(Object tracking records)
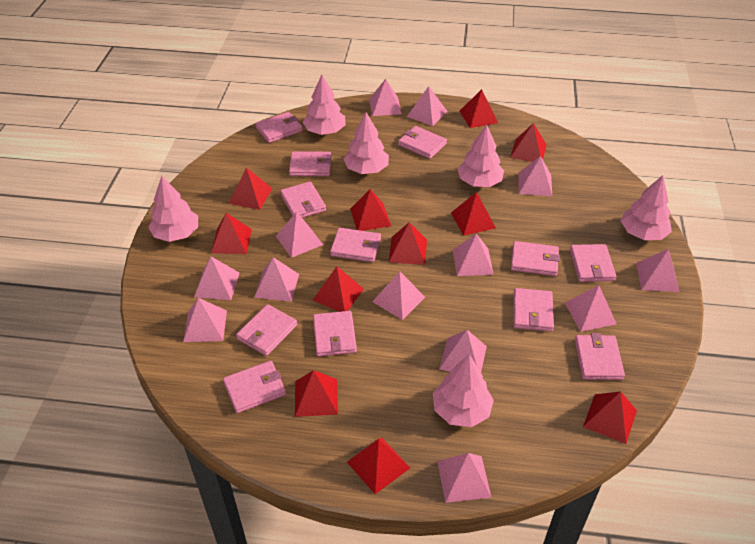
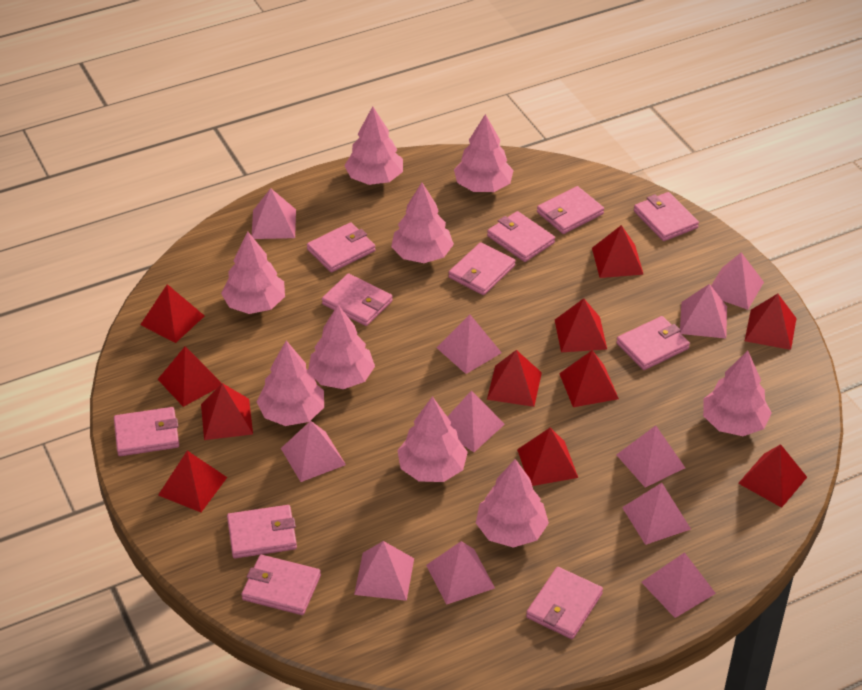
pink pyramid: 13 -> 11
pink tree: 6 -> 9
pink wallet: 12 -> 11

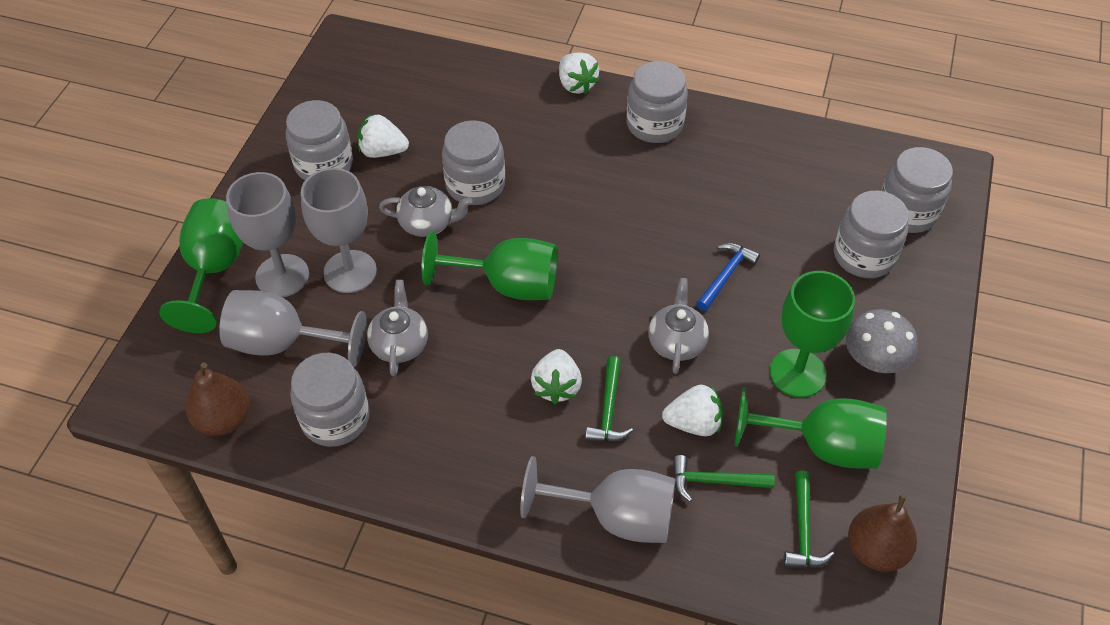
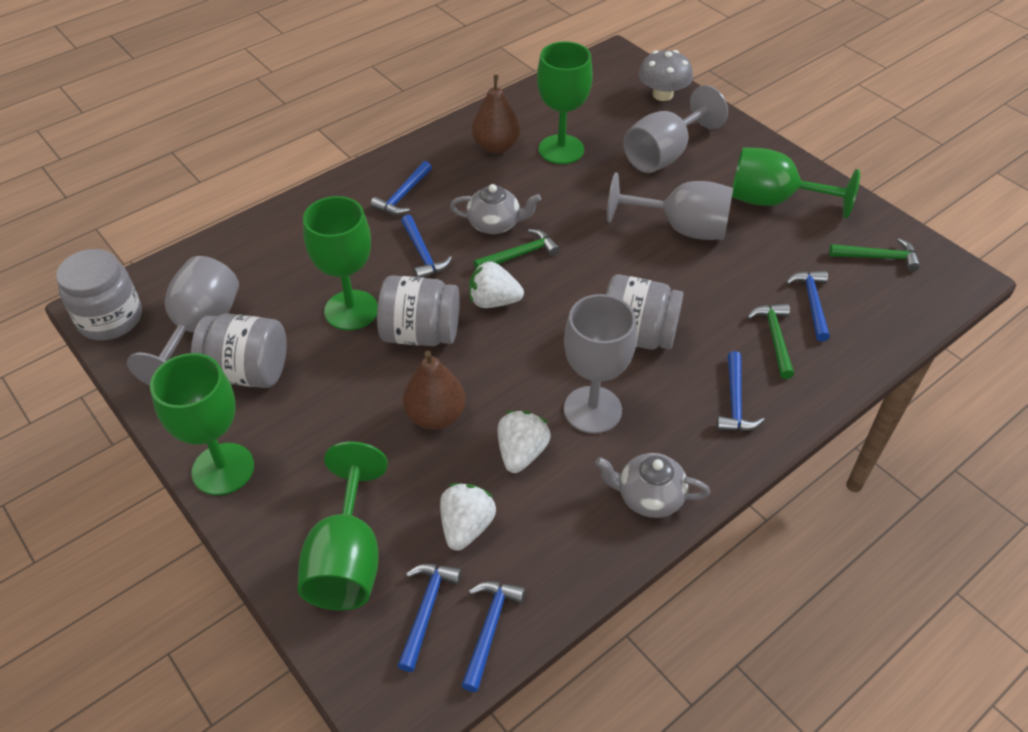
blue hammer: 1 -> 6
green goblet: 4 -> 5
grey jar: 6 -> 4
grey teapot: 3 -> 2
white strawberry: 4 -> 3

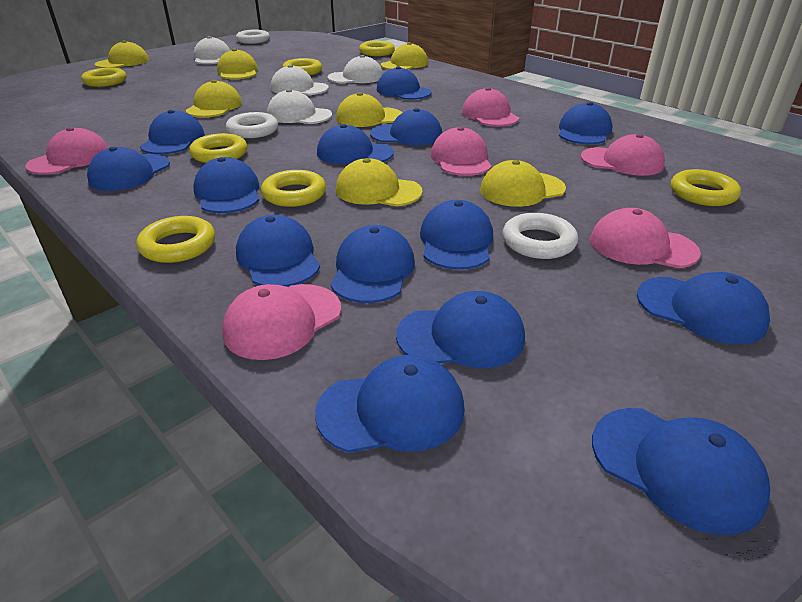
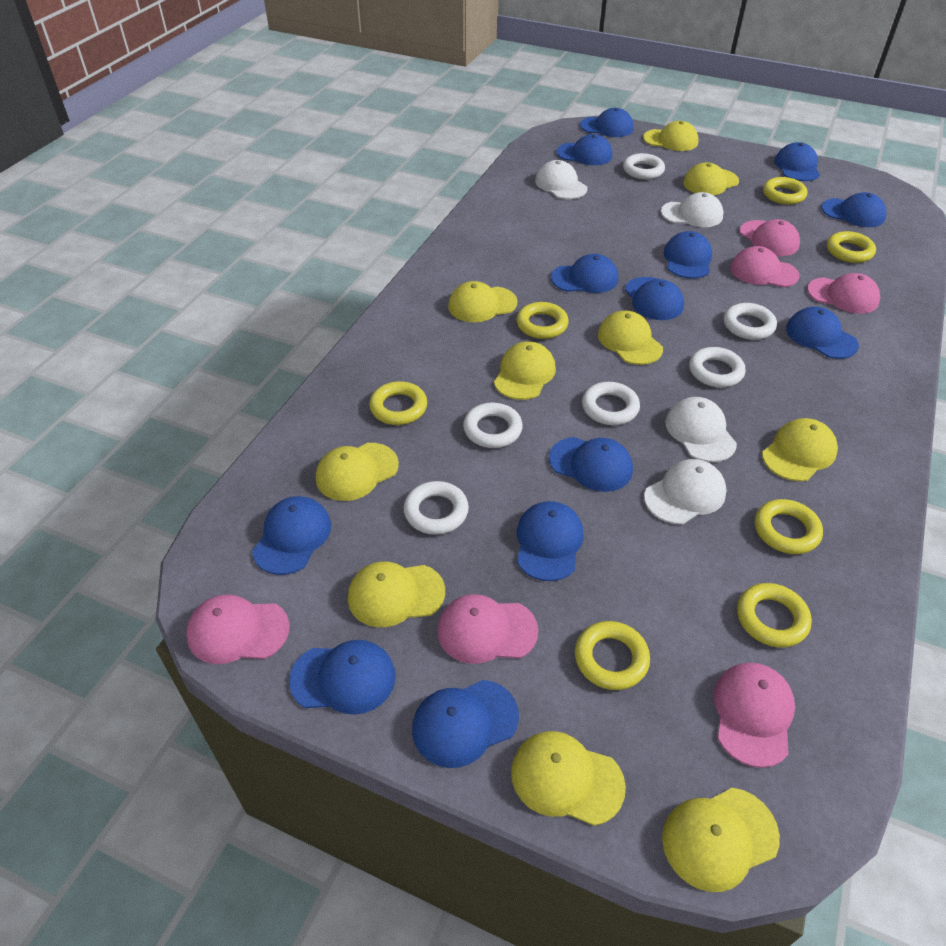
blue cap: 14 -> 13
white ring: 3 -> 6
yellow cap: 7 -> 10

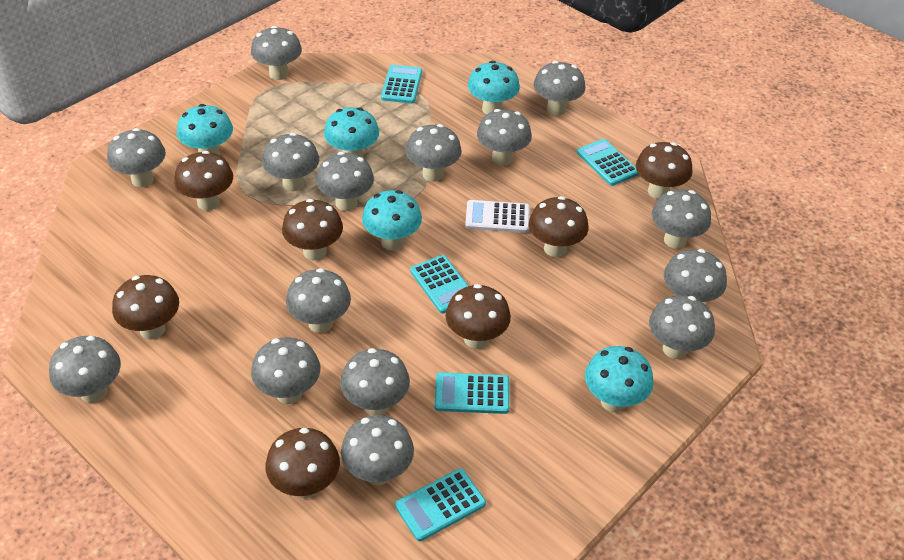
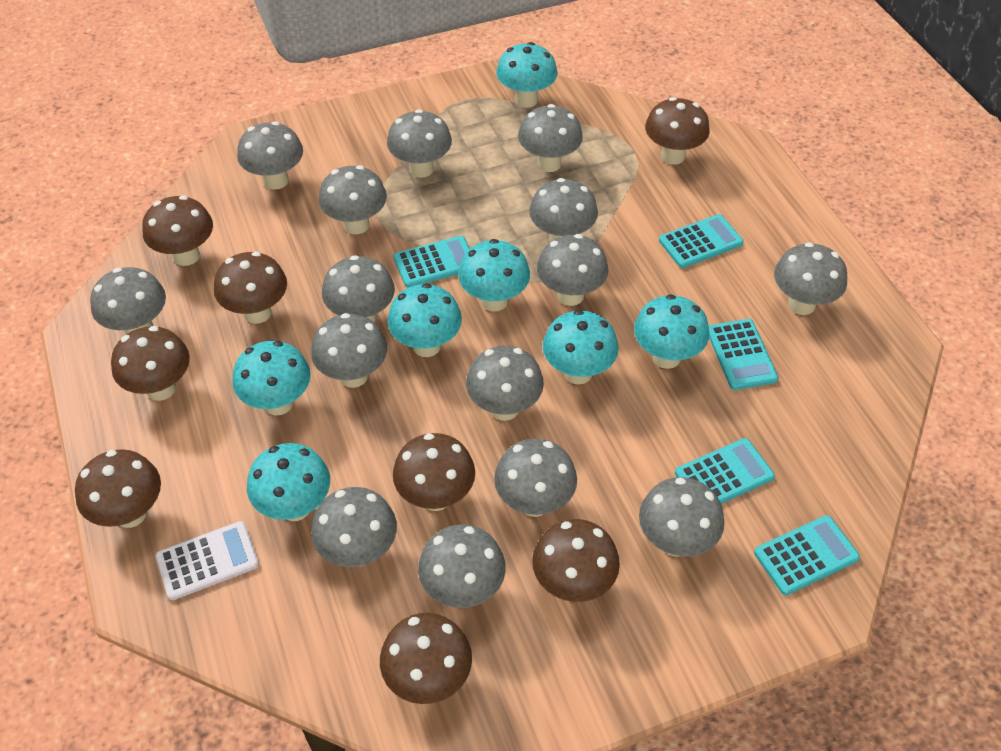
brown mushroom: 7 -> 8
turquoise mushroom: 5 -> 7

▶ _Task prompt_
Search the data for the string "mushroom". List each line that has it.

▶ _Expected output_
brown mushroom: 7 -> 8
turquoise mushroom: 5 -> 7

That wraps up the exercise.